* _Data_
◆ ◆ ◆
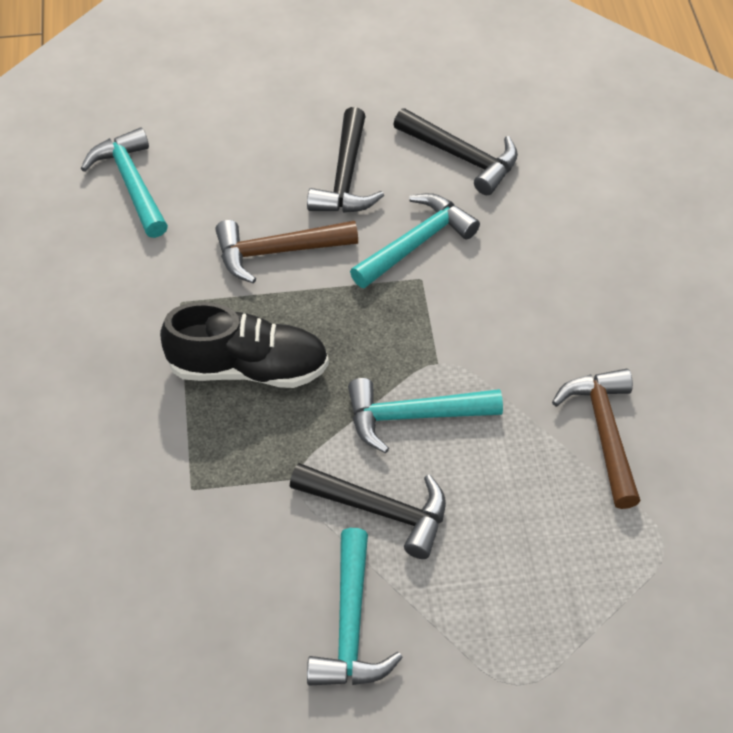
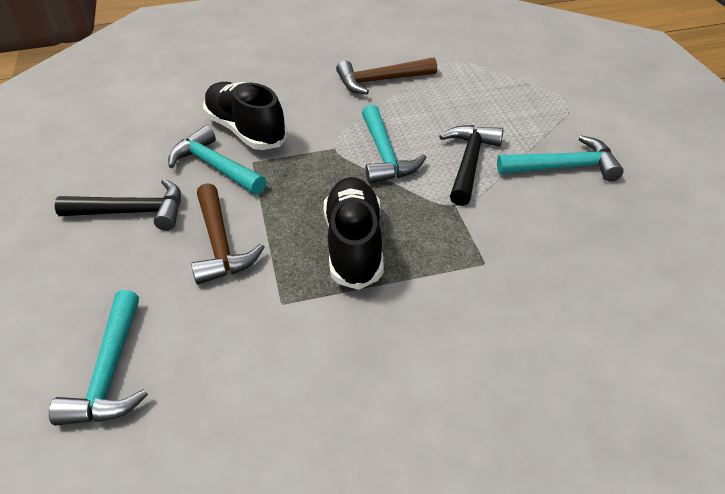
camera: 95 degrees left, 10 degrees down
turquoise hammer [81,127,168,238] -> turquoise hammer turned 60 degrees counterclockwise [49,290,148,426]
black hammer [393,108,518,195] -> none
none -> black shoe [203,82,288,150]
◆ ◆ ◆
* _Directions_
The answer should match the material exactly, with every picture removed.

* _Problem solution_
camera: 95 degrees left, 10 degrees down
turquoise hammer [81,127,168,238] -> turquoise hammer turned 60 degrees counterclockwise [49,290,148,426]
black hammer [393,108,518,195] -> none
none -> black shoe [203,82,288,150]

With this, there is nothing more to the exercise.